[[ Supplied records, beginning ]]
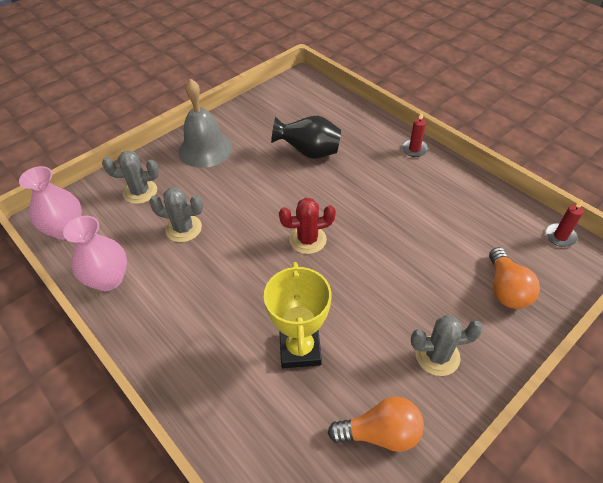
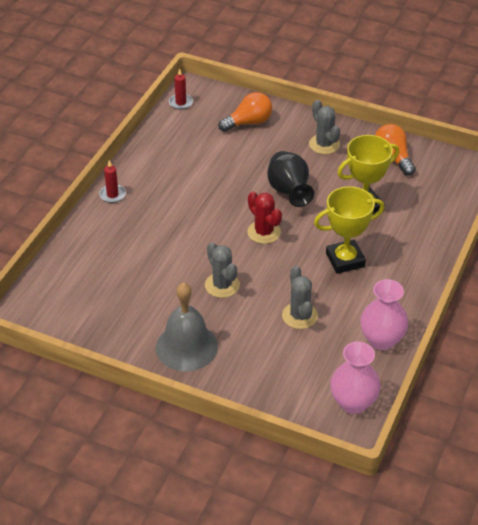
camera: 115 degrees left, 5 degrees down
grey cactus [102,150,159,204] -> grey cactus moved to [205,242,240,298]
black vase [271,116,341,159] -> black vase moved to [267,151,314,207]
none -> yellow trophy [314,186,385,274]

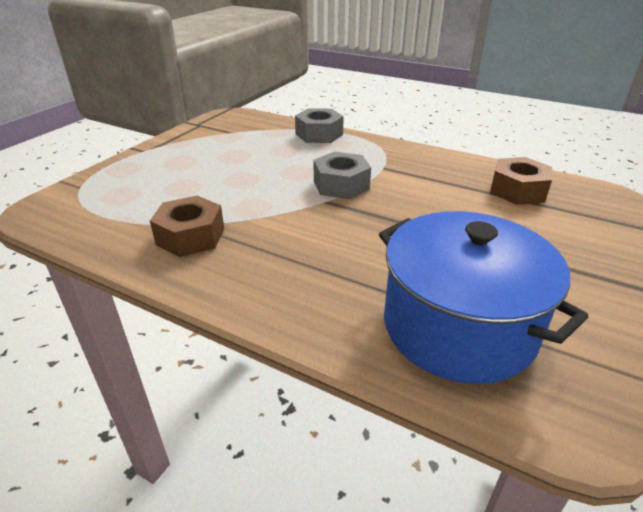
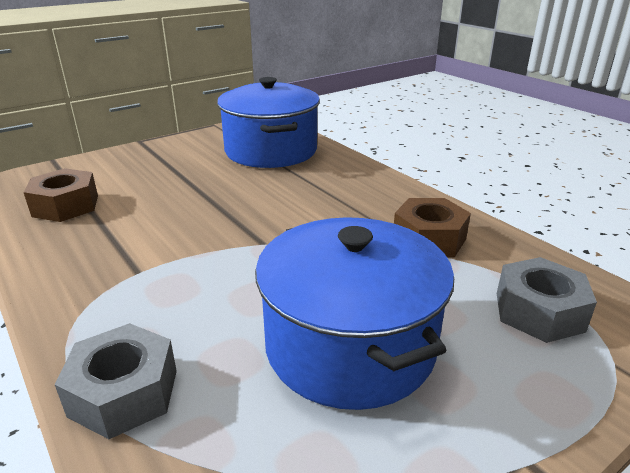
camera: 155 degrees left, 5 degrees down
grey nut [314,152,371,199] -> grey nut moved to [497,257,597,343]
none -> blue pot [255,217,454,410]

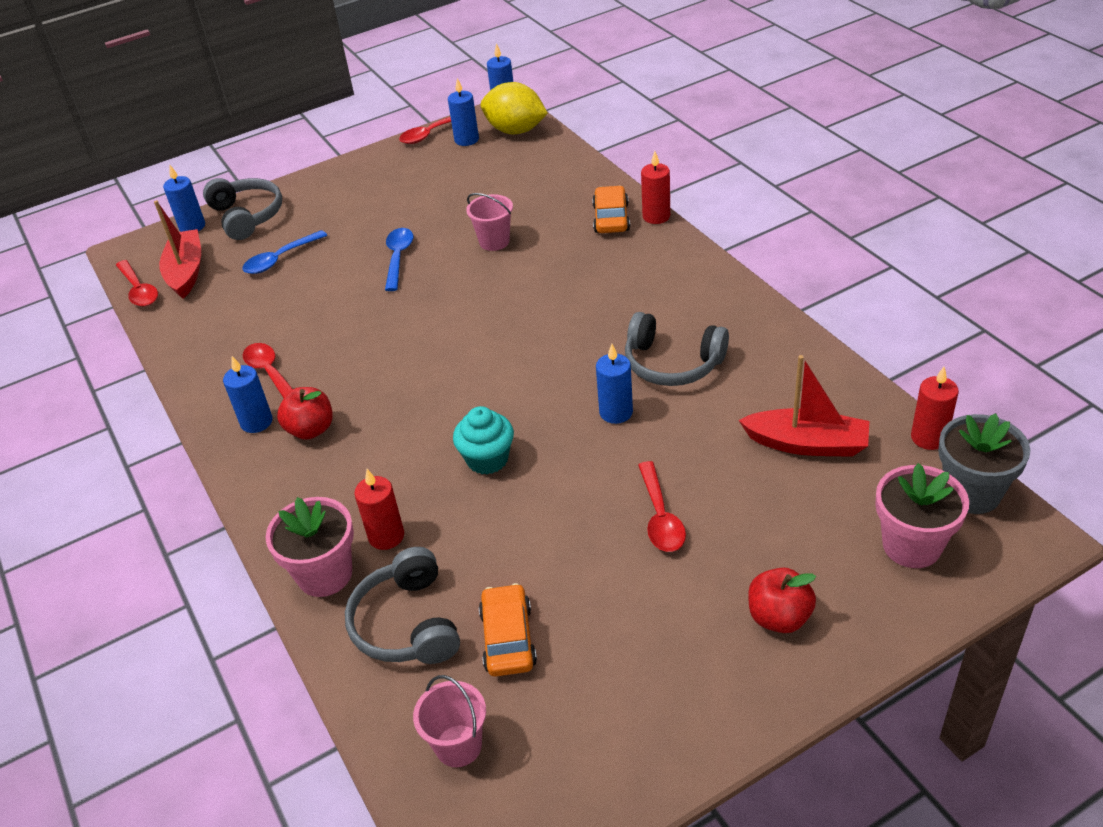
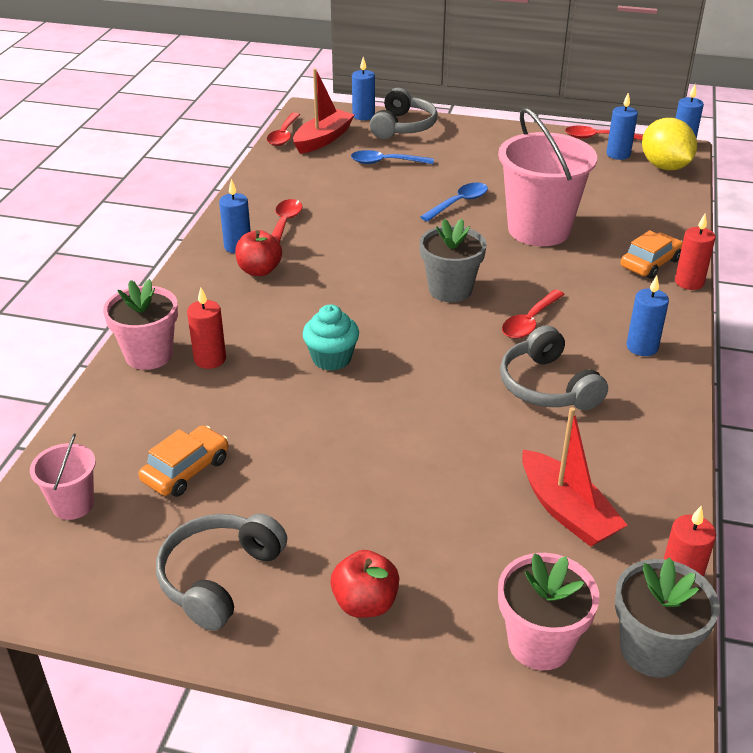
camera: 40 degrees right, 5 degrees down
grey headphones [345,547,460,664] -> grey headphones moved to [156,513,287,631]
pink bucket [466,193,513,251] -> pink bucket [498,108,597,246], size x2.11
blue candle [596,344,633,424] -> blue candle moved to [627,276,669,356]
red spoon [638,461,686,552] -> red spoon moved to [502,289,565,339]
none -> grey flower pot [419,219,487,302]

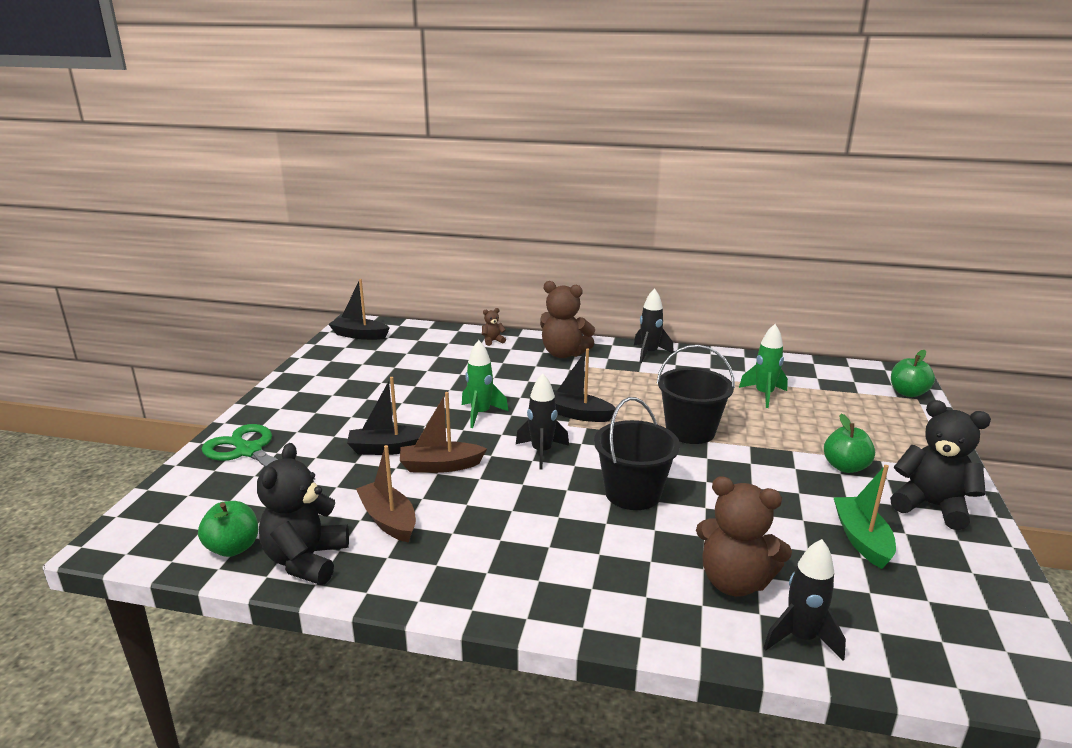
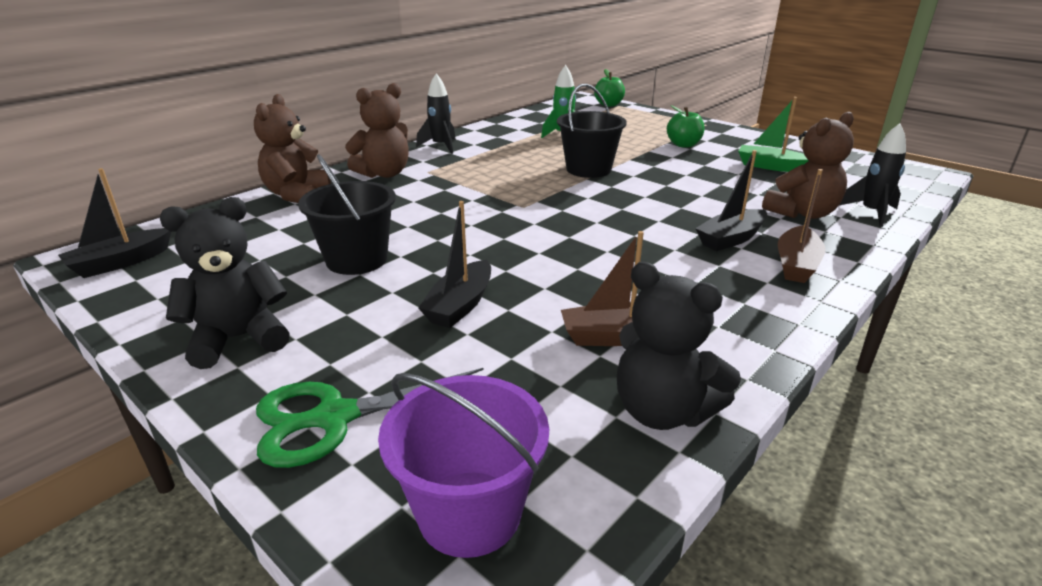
camera: 60 degrees left, 5 degrees up
green apple [198,501,258,557] -> none
brown boat [400,392,487,473] -> brown boat moved to [778,169,826,283]
green rocket [462,340,509,428] -> none
brown teddy bear [482,308,506,346] -> brown teddy bear [254,94,331,203], size x2.21
black rocket [516,373,569,470] -> none
black boat [553,348,616,422] -> black boat moved to [695,150,767,251]
black bucket [594,397,680,510] -> black bucket moved to [298,154,396,275]
black teddy bear [890,400,991,530] -> black teddy bear moved to [160,197,290,369]
none -> purple bucket [378,373,549,558]

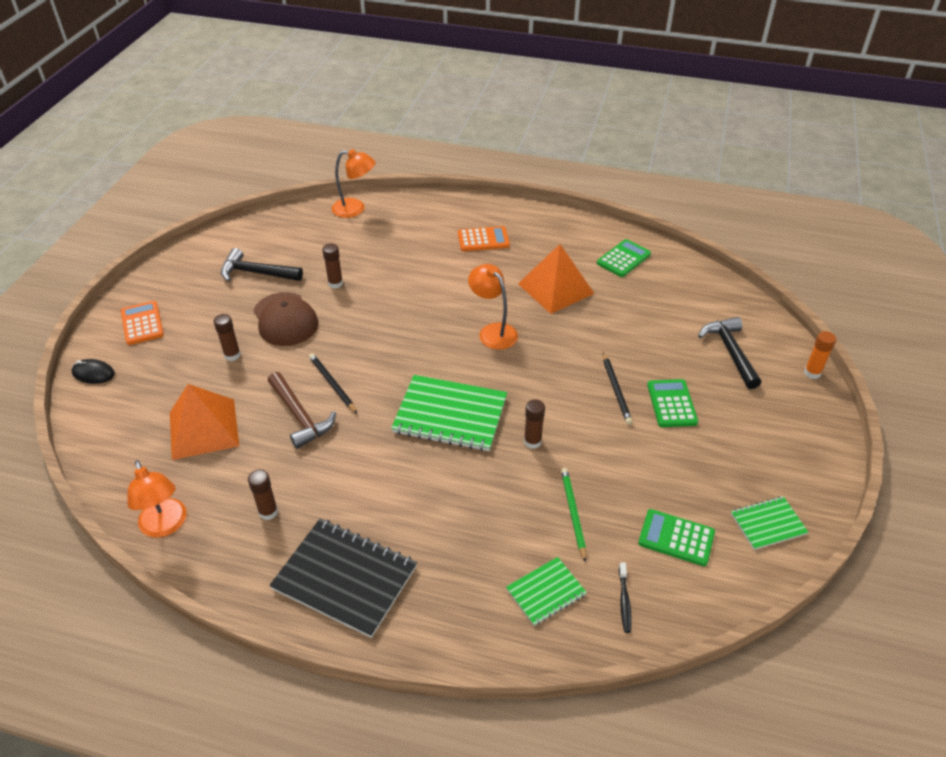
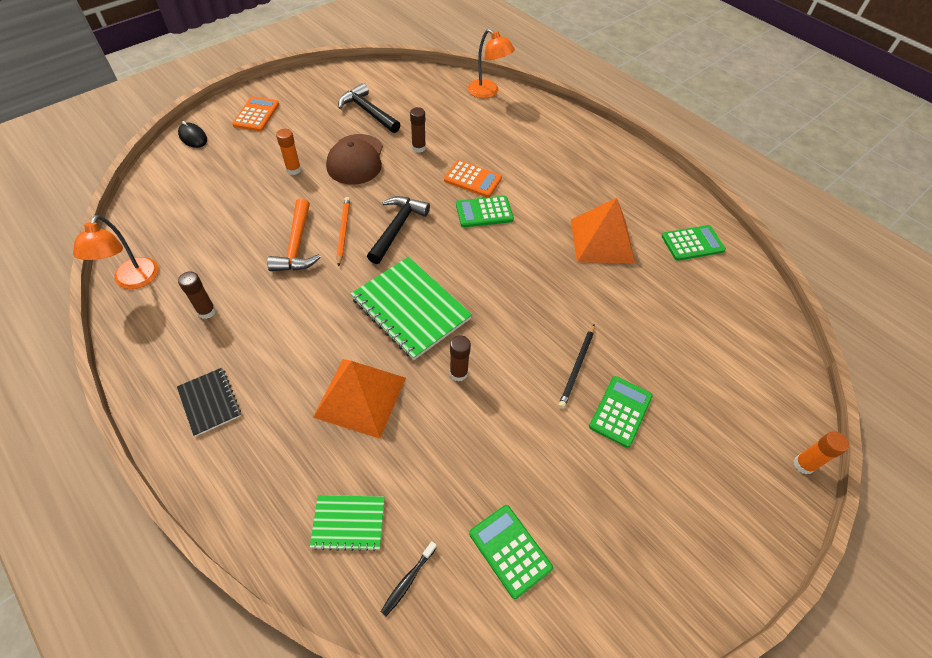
camera: 30 degrees right, 10 degrees up
orange pyramid [170,384,239,460] -> orange pyramid moved to [313,359,406,439]
brown glue stick [214,314,241,361] -> orange glue stick [276,129,301,175]
brown hammer [268,372,336,449] -> orange hammer [267,198,321,271]
black notebook [270,519,417,638] -> black notebook [177,368,241,437], size x0.54
black pencil [309,353,357,413] -> orange pencil [337,197,350,267]
orange calculator [458,226,510,251] -> orange calculator moved to [444,160,502,197]
orange lamp [468,264,518,349] -> none
green pencil [561,468,586,562] -> none
black hammer [698,317,761,389] -> black hammer moved to [367,196,430,264]
green notebook [731,496,809,550] -> none
none -> green calculator [456,196,514,227]

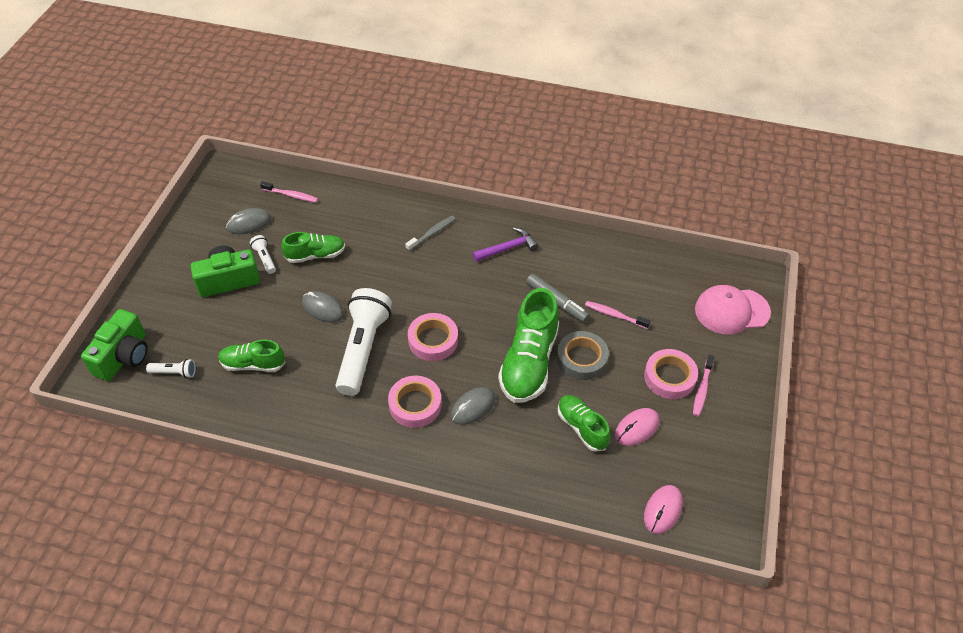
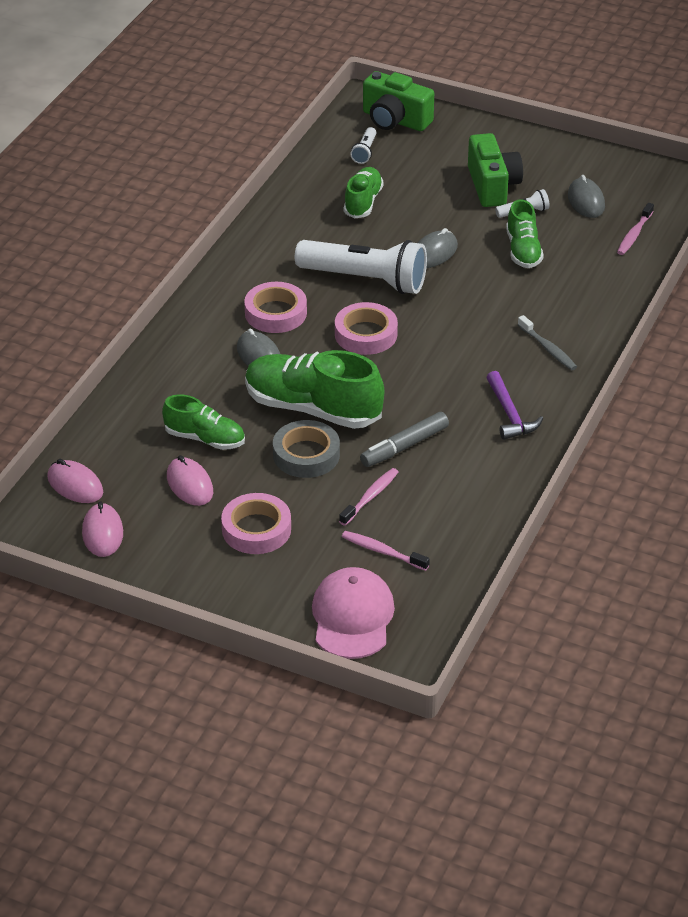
camera: 100 degrees right, 10 degrees down
green shoe [558,395,610,452] -> green shoe turned 45 degrees clockwise [162,394,245,450]
pink toothbrush [693,355,714,417] -> pink toothbrush moved to [342,531,430,571]
none -> pink mouse [82,501,123,557]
[[ Supplied records, end ]]
**Work request:** Extract, verbatim and alone, the lines from the line that contains "black notebook [270,519,417,638]" to the last line of the records, inclusive; drop any picture.

**Written solution:**
black notebook [270,519,417,638] -> black notebook [177,368,241,437], size x0.54
black pencil [309,353,357,413] -> orange pencil [337,197,350,267]
orange calculator [458,226,510,251] -> orange calculator moved to [444,160,502,197]
orange lamp [468,264,518,349] -> none
green pencil [561,468,586,562] -> none
black hammer [698,317,761,389] -> black hammer moved to [367,196,430,264]
green notebook [731,496,809,550] -> none
none -> green calculator [456,196,514,227]

camera: 100 degrees right, 10 degrees down
green shoe [558,395,610,452] -> green shoe turned 45 degrees clockwise [162,394,245,450]
pink toothbrush [693,355,714,417] -> pink toothbrush moved to [342,531,430,571]
none -> pink mouse [82,501,123,557]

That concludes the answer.